[Records from a data source]

------------------------------------------------------------

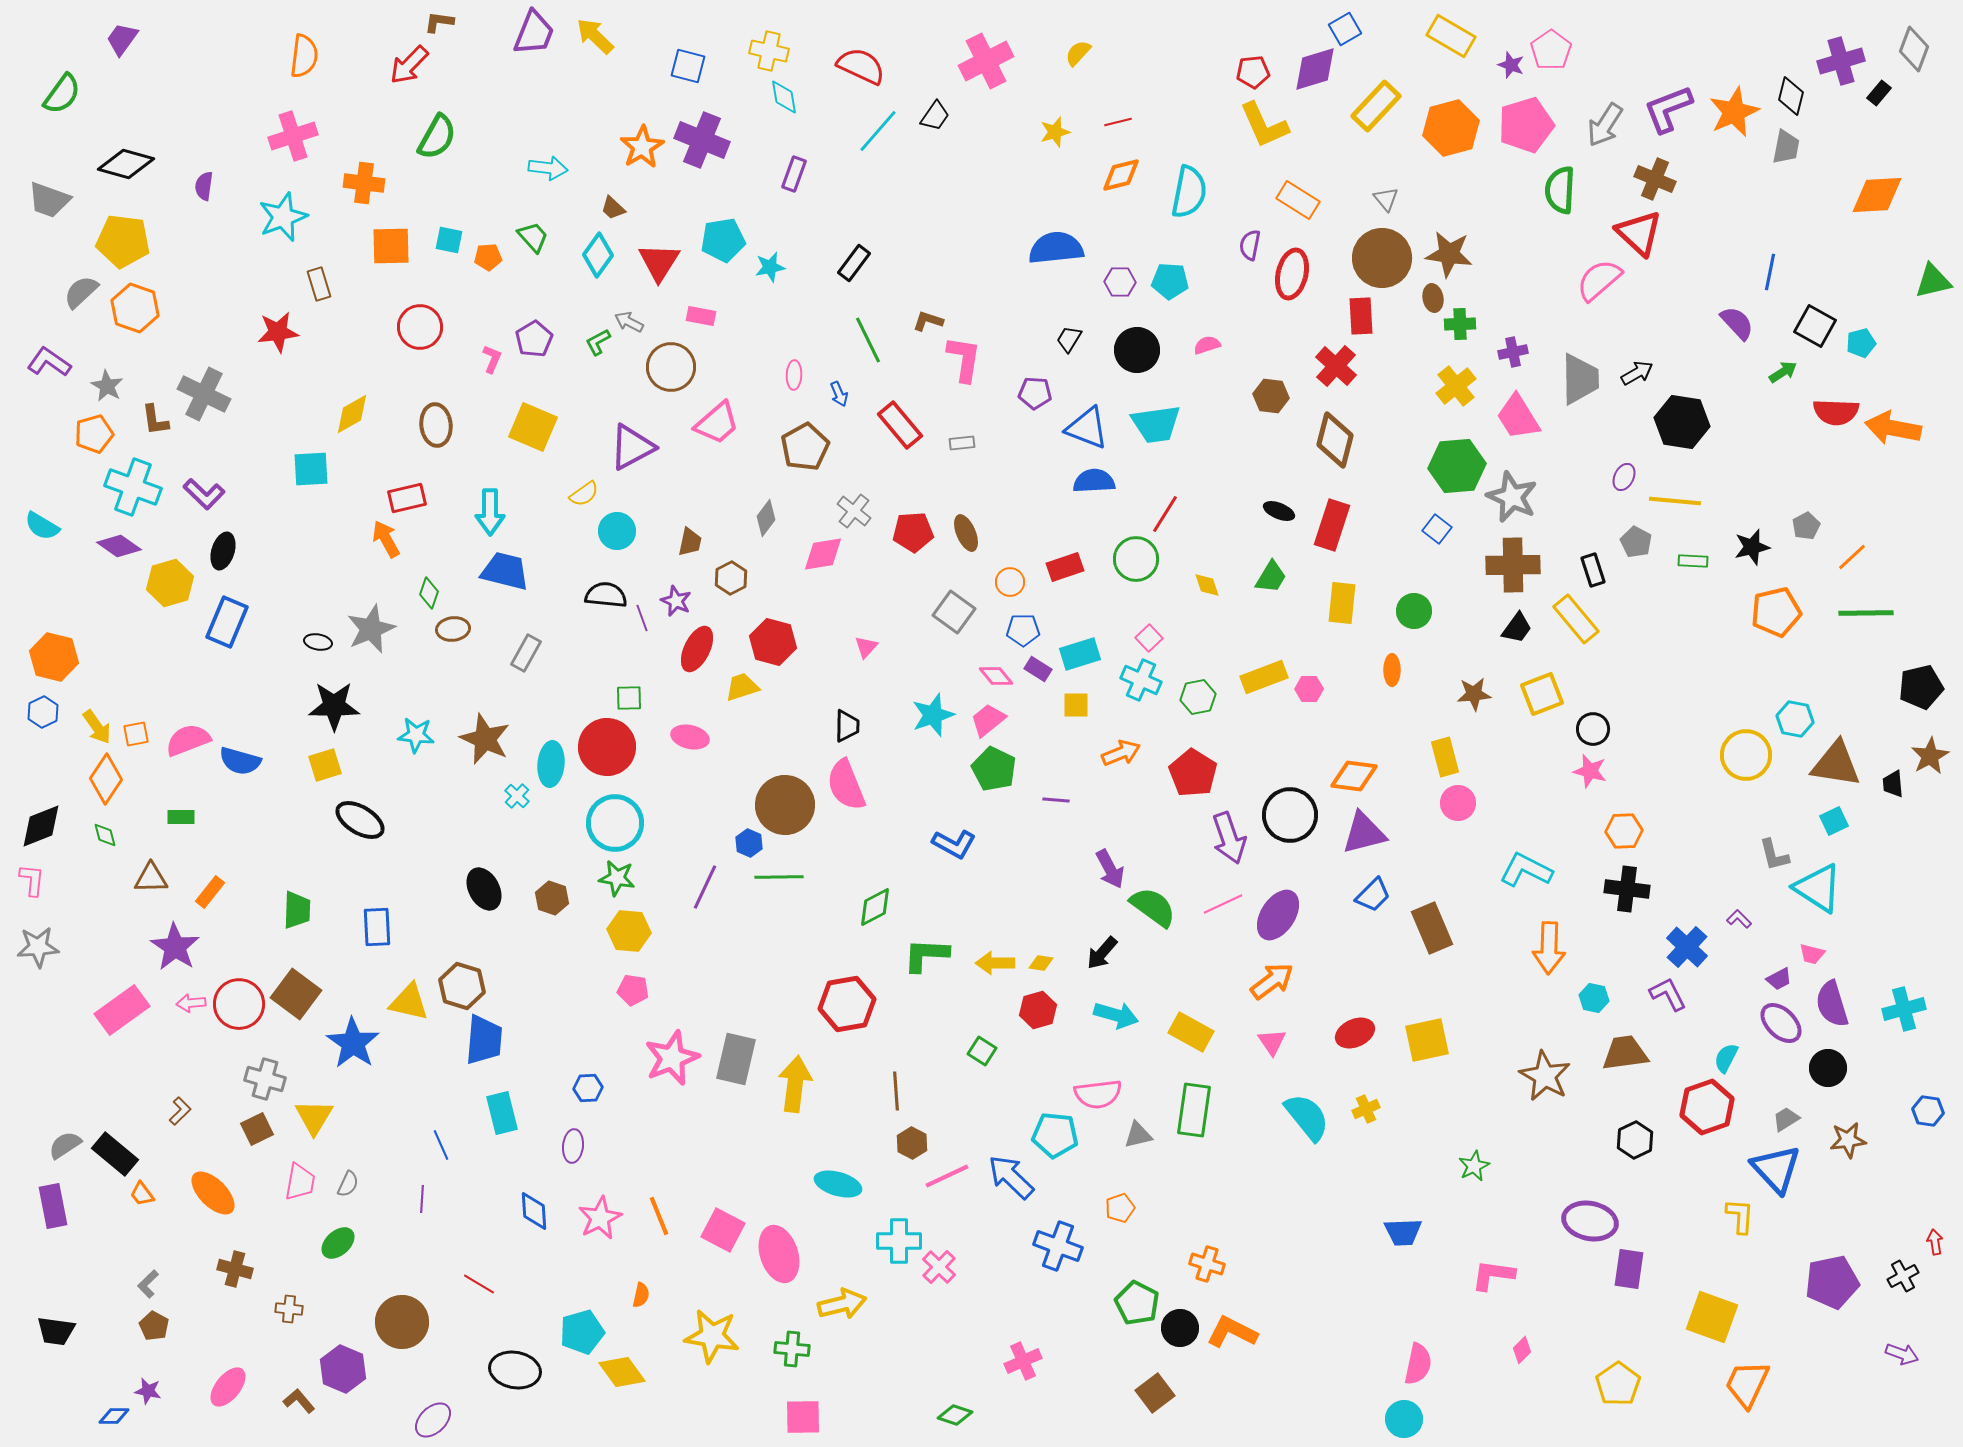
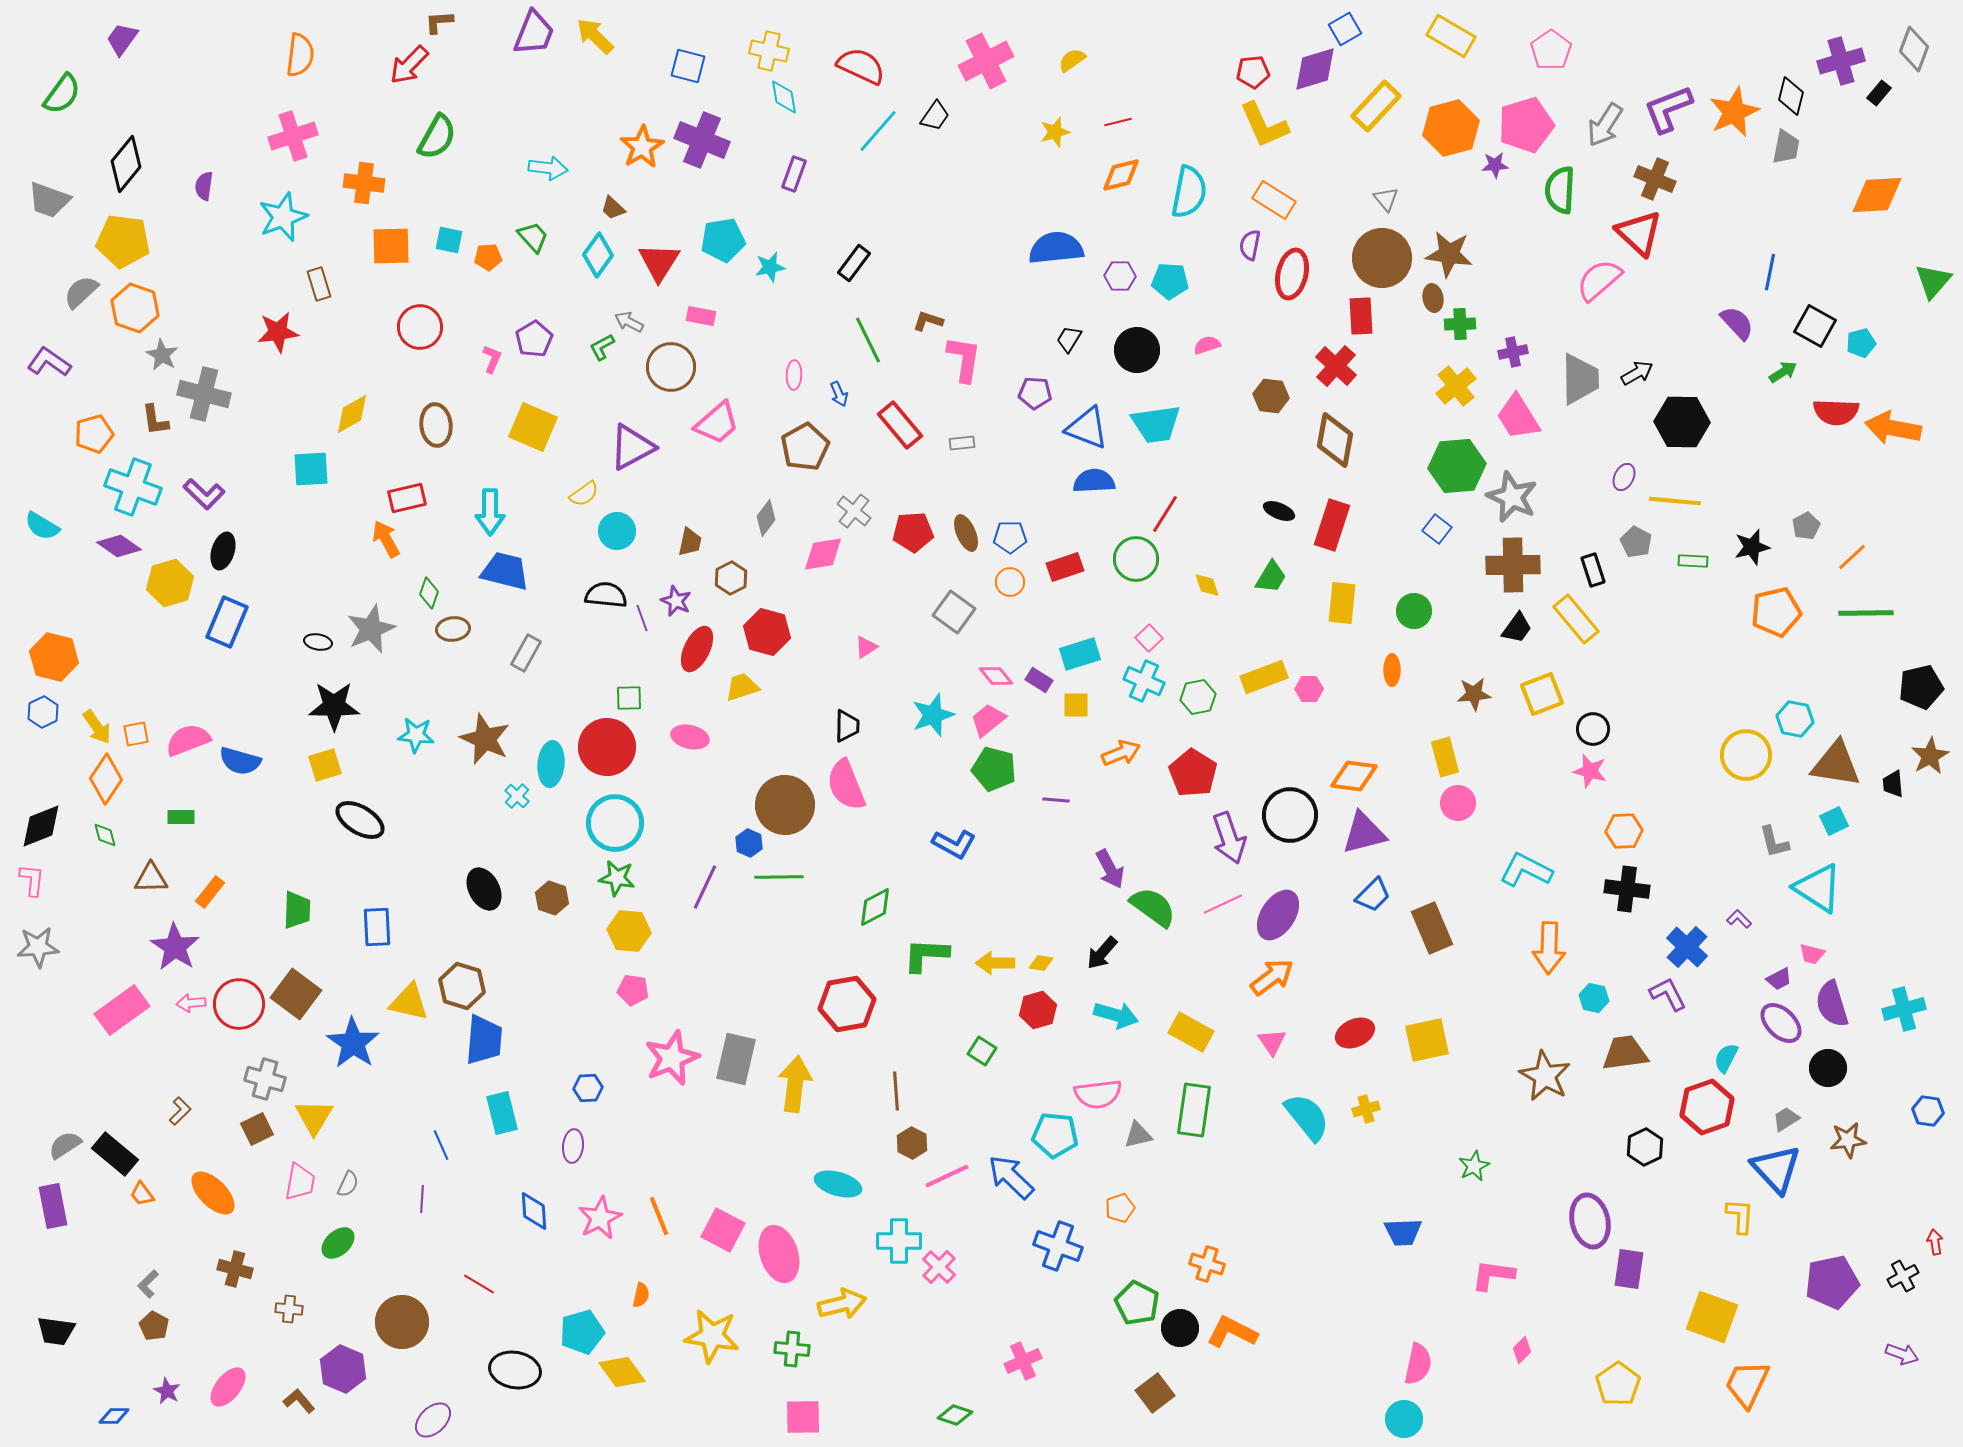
brown L-shape at (439, 22): rotated 12 degrees counterclockwise
yellow semicircle at (1078, 53): moved 6 px left, 7 px down; rotated 12 degrees clockwise
orange semicircle at (304, 56): moved 4 px left, 1 px up
purple star at (1511, 65): moved 16 px left, 100 px down; rotated 24 degrees counterclockwise
black diamond at (126, 164): rotated 66 degrees counterclockwise
orange rectangle at (1298, 200): moved 24 px left
green triangle at (1933, 281): rotated 36 degrees counterclockwise
purple hexagon at (1120, 282): moved 6 px up
green L-shape at (598, 342): moved 4 px right, 5 px down
gray star at (107, 386): moved 55 px right, 31 px up
gray cross at (204, 394): rotated 12 degrees counterclockwise
black hexagon at (1682, 422): rotated 8 degrees counterclockwise
brown diamond at (1335, 440): rotated 4 degrees counterclockwise
blue pentagon at (1023, 630): moved 13 px left, 93 px up
red hexagon at (773, 642): moved 6 px left, 10 px up
pink triangle at (866, 647): rotated 15 degrees clockwise
purple rectangle at (1038, 669): moved 1 px right, 11 px down
cyan cross at (1141, 680): moved 3 px right, 1 px down
green pentagon at (994, 769): rotated 12 degrees counterclockwise
gray L-shape at (1774, 855): moved 13 px up
orange arrow at (1272, 981): moved 4 px up
yellow cross at (1366, 1109): rotated 8 degrees clockwise
black hexagon at (1635, 1140): moved 10 px right, 7 px down
purple ellipse at (1590, 1221): rotated 66 degrees clockwise
purple star at (148, 1391): moved 19 px right; rotated 16 degrees clockwise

------------------------------------------------------------

> **EXERCISE REQUIREMENTS**:
Omit each image and transcribe the remaining records word for word.

> **EXPECTED ANSWER**:
brown L-shape at (439, 22): rotated 12 degrees counterclockwise
yellow semicircle at (1078, 53): moved 6 px left, 7 px down; rotated 12 degrees clockwise
orange semicircle at (304, 56): moved 4 px left, 1 px up
purple star at (1511, 65): moved 16 px left, 100 px down; rotated 24 degrees counterclockwise
black diamond at (126, 164): rotated 66 degrees counterclockwise
orange rectangle at (1298, 200): moved 24 px left
green triangle at (1933, 281): rotated 36 degrees counterclockwise
purple hexagon at (1120, 282): moved 6 px up
green L-shape at (598, 342): moved 4 px right, 5 px down
gray star at (107, 386): moved 55 px right, 31 px up
gray cross at (204, 394): rotated 12 degrees counterclockwise
black hexagon at (1682, 422): rotated 8 degrees counterclockwise
brown diamond at (1335, 440): rotated 4 degrees counterclockwise
blue pentagon at (1023, 630): moved 13 px left, 93 px up
red hexagon at (773, 642): moved 6 px left, 10 px up
pink triangle at (866, 647): rotated 15 degrees clockwise
purple rectangle at (1038, 669): moved 1 px right, 11 px down
cyan cross at (1141, 680): moved 3 px right, 1 px down
green pentagon at (994, 769): rotated 12 degrees counterclockwise
gray L-shape at (1774, 855): moved 13 px up
orange arrow at (1272, 981): moved 4 px up
yellow cross at (1366, 1109): rotated 8 degrees clockwise
black hexagon at (1635, 1140): moved 10 px right, 7 px down
purple ellipse at (1590, 1221): rotated 66 degrees clockwise
purple star at (148, 1391): moved 19 px right; rotated 16 degrees clockwise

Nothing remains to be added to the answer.